#### DATA
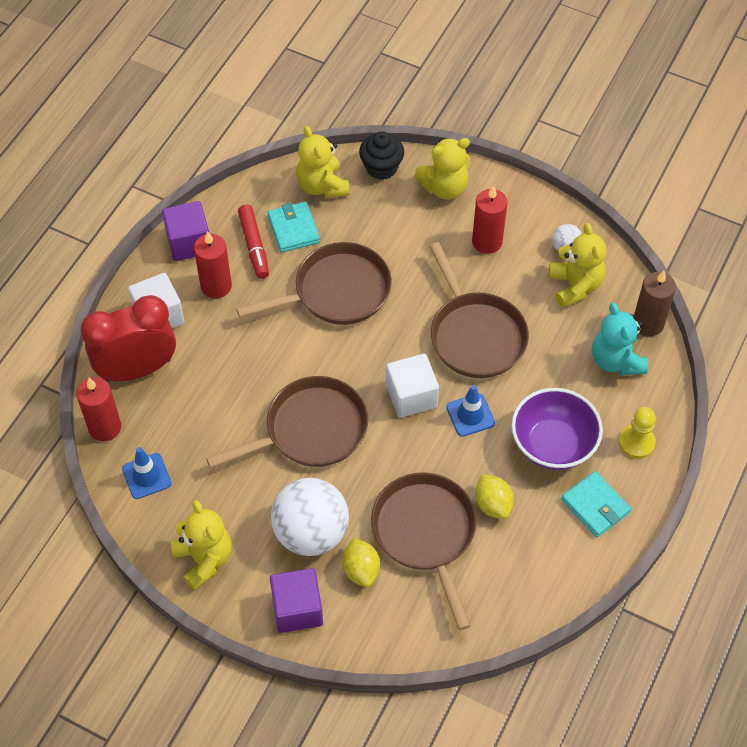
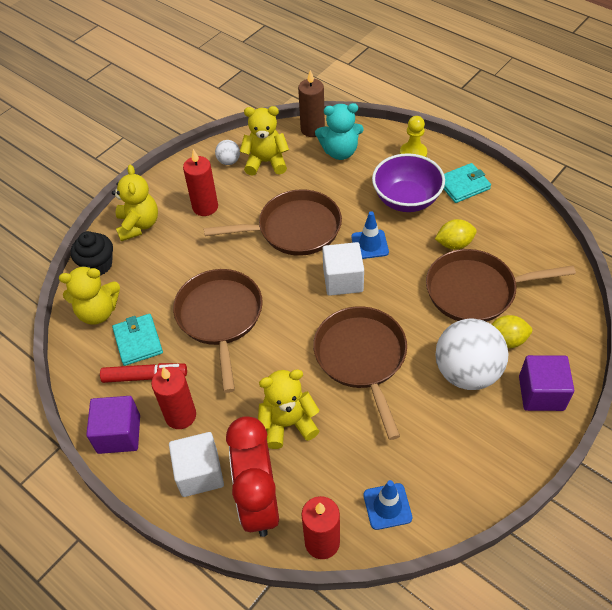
camera: 75 degrees left, 5 degrees down
(204, 559) = (485, 463): yellow teddy bear -> yellow teddy bear (288, 424)
(293, 229) = (138, 341): turquoise wallet -> turquoise wallet turned 75 degrees clockwise

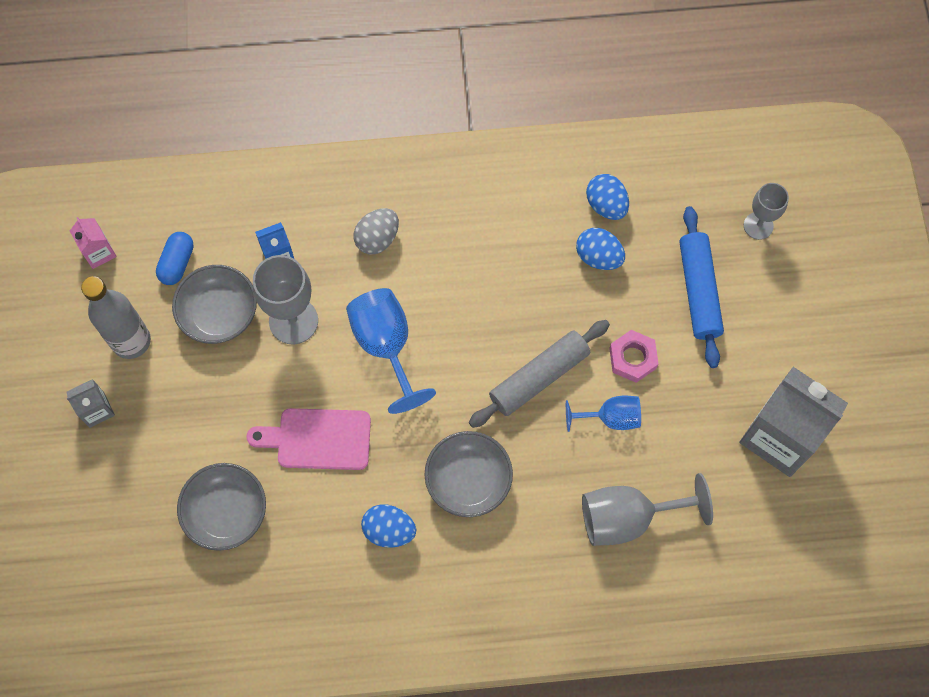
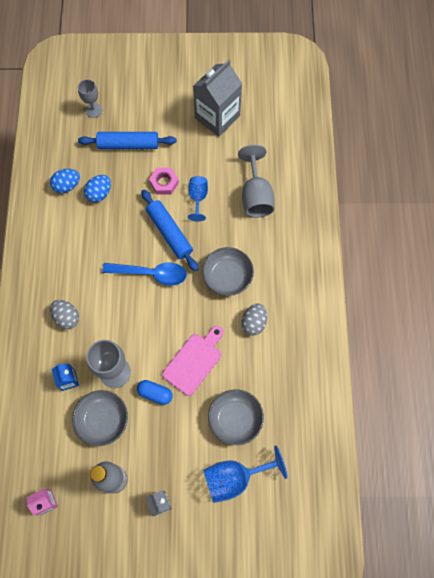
camera: 85 degrees left, 0 degrees up
(177, 263) = (63, 447): blue capsule -> blue capsule (155, 393)
(318, 439) = (194, 361): pink cutting board -> pink cutting board turned 150 degrees counterclockwise
(386, 346) = (139, 317): blue goblet -> blue goblet (235, 477)
(389, 530) = (254, 323): blue egg -> grey egg
(462, 356) = (151, 274): none -> blue spoon
(539, 378) = (170, 233): grey rolling pin -> blue rolling pin

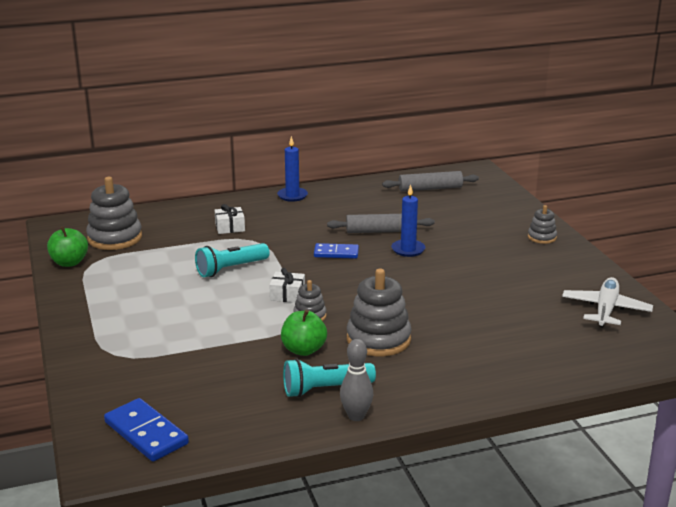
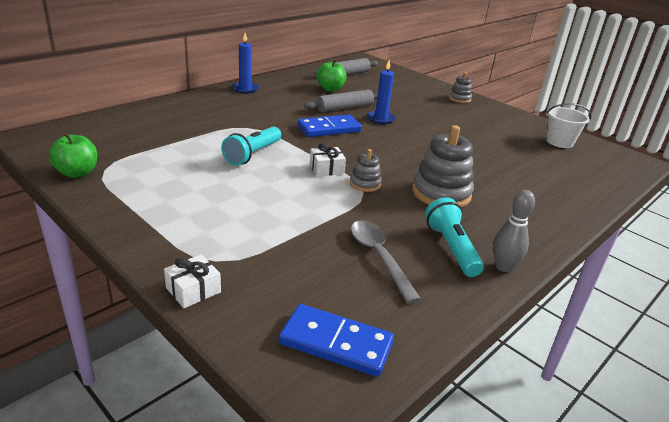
camera: 30 degrees left, 5 degrees up
(115, 238) = (108, 142): grey stacking toy -> none
(230, 227) = (216, 119): white gift -> white gift (193, 290)
(249, 382) = (379, 257): none -> grey spoon
(303, 350) = (393, 215): green apple -> green apple (330, 89)
(325, 389) = (451, 248): turquoise flashlight -> turquoise flashlight turned 120 degrees clockwise
(336, 253) = (329, 129): blue domino -> blue domino, size x1.50
(605, 309) = (559, 142): white plane -> white bucket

#### AIM OF THE EXERCISE
Above are some entries. Restate word for word the lines from the one holding "(539, 378) = (170, 233): grey" through the one holding "(230, 227) = (216, 119): white", but not the pictures.

#### ANSWER SECTION
(539, 378) = (170, 233): grey rolling pin -> blue rolling pin

camera: 30 degrees left, 5 degrees up
(115, 238) = (108, 142): grey stacking toy -> none
(230, 227) = (216, 119): white gift -> white gift (193, 290)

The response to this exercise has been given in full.